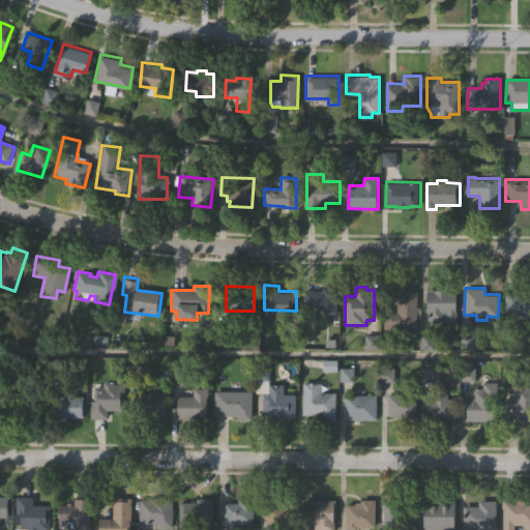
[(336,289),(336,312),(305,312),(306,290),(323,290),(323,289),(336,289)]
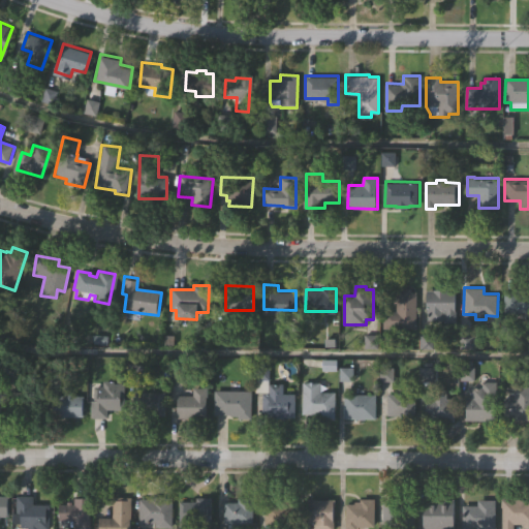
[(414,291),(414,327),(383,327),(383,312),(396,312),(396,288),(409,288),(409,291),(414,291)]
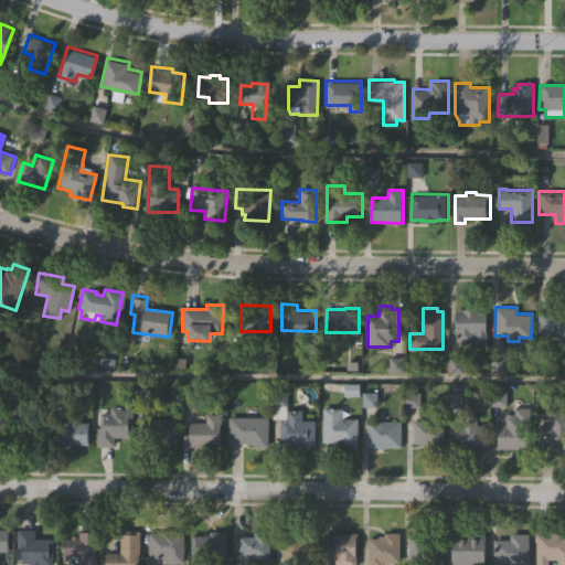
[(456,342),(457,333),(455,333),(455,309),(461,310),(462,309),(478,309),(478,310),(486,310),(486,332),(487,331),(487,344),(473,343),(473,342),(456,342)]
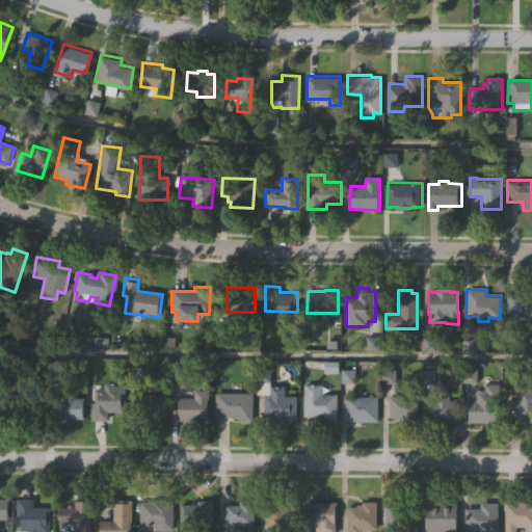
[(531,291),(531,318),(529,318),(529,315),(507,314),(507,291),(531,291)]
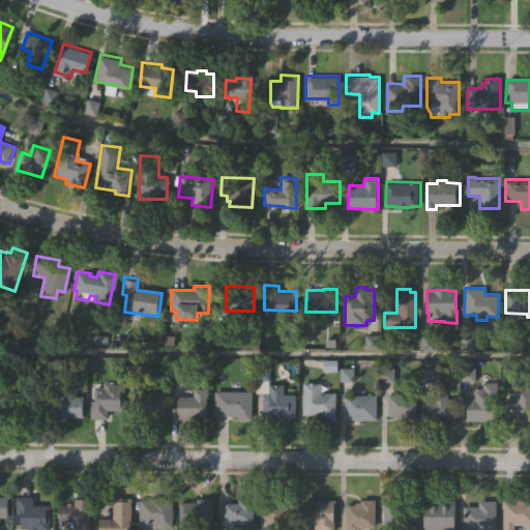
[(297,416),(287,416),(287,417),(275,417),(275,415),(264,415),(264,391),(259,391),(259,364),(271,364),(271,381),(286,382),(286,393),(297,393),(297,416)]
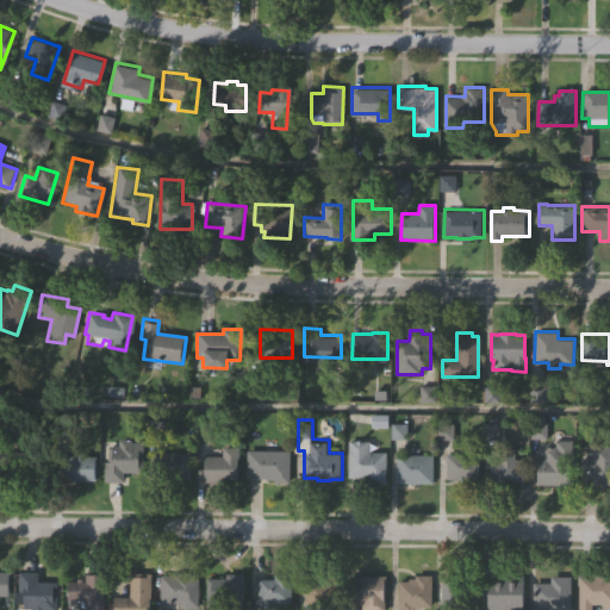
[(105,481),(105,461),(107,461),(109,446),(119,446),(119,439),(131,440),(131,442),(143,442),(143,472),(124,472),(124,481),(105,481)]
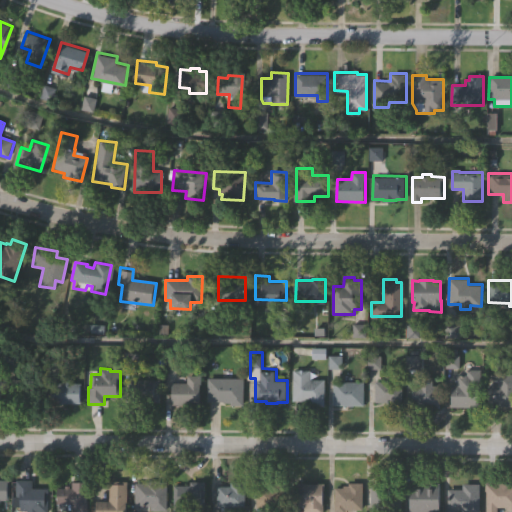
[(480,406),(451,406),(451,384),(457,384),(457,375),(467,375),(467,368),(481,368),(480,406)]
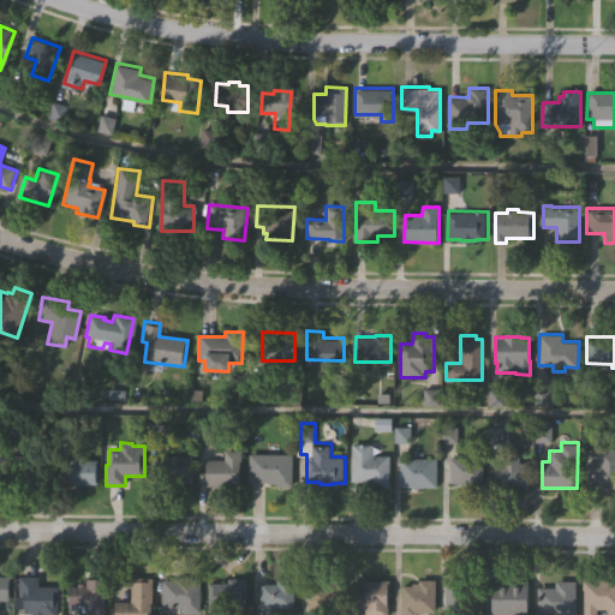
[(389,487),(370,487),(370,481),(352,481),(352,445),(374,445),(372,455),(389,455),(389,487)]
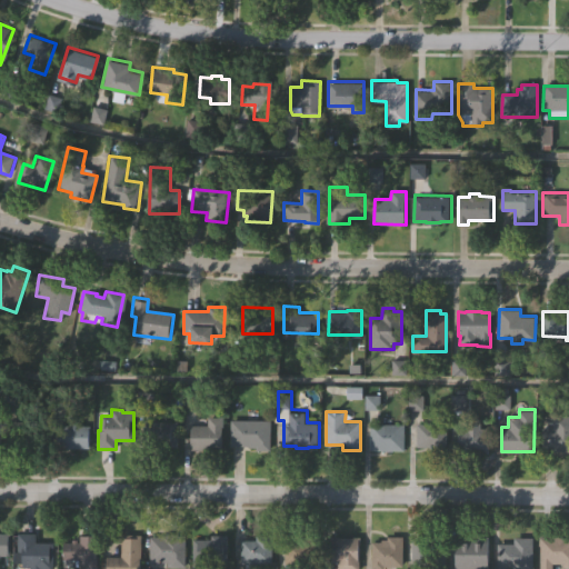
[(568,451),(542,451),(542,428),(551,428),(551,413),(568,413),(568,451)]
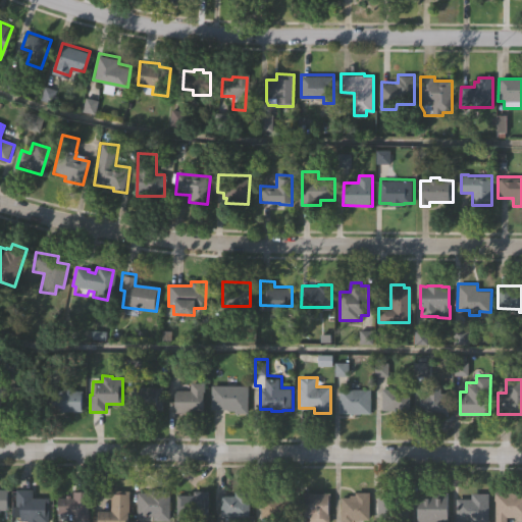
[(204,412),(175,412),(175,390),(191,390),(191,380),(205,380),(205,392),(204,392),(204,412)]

══════════

Copy out the material above exactly; the images stay out.

Expected answer:
[(336,289),(336,312),(305,312),(306,290),(323,290),(323,289),(336,289)]
[(414,291),(414,327),(383,327),(383,312),(396,312),(396,288),(409,288),(409,291),(414,291)]
[(456,342),(457,333),(455,333),(455,309),(461,310),(462,309),(478,309),(478,310),(486,310),(486,332),(487,331),(487,344),(473,343),(473,342),(456,342)]
[(531,291),(531,318),(529,318),(529,315),(507,314),(507,291),(531,291)]
[(297,416),(287,416),(287,417),(275,417),(275,415),(264,415),(264,391),(259,391),(259,364),(271,364),(271,381),(286,382),(286,393),(297,393),(297,416)]
[(105,481),(105,461),(107,461),(109,446),(119,446),(119,439),(131,440),(131,442),(143,442),(143,472),(124,472),(124,481),(105,481)]
[(480,406),(451,406),(451,384),(457,384),(457,375),(467,375),(467,368),(481,368),(480,406)]
[(389,487),(370,487),(370,481),(352,481),(352,445),(374,445),(372,455),(389,455),(389,487)]
[(568,451),(542,451),(542,428),(551,428),(551,413),(568,413),(568,451)]
[(204,412),(175,412),(175,390),(191,390),(191,380),(205,380),(205,392),(204,392),(204,412)]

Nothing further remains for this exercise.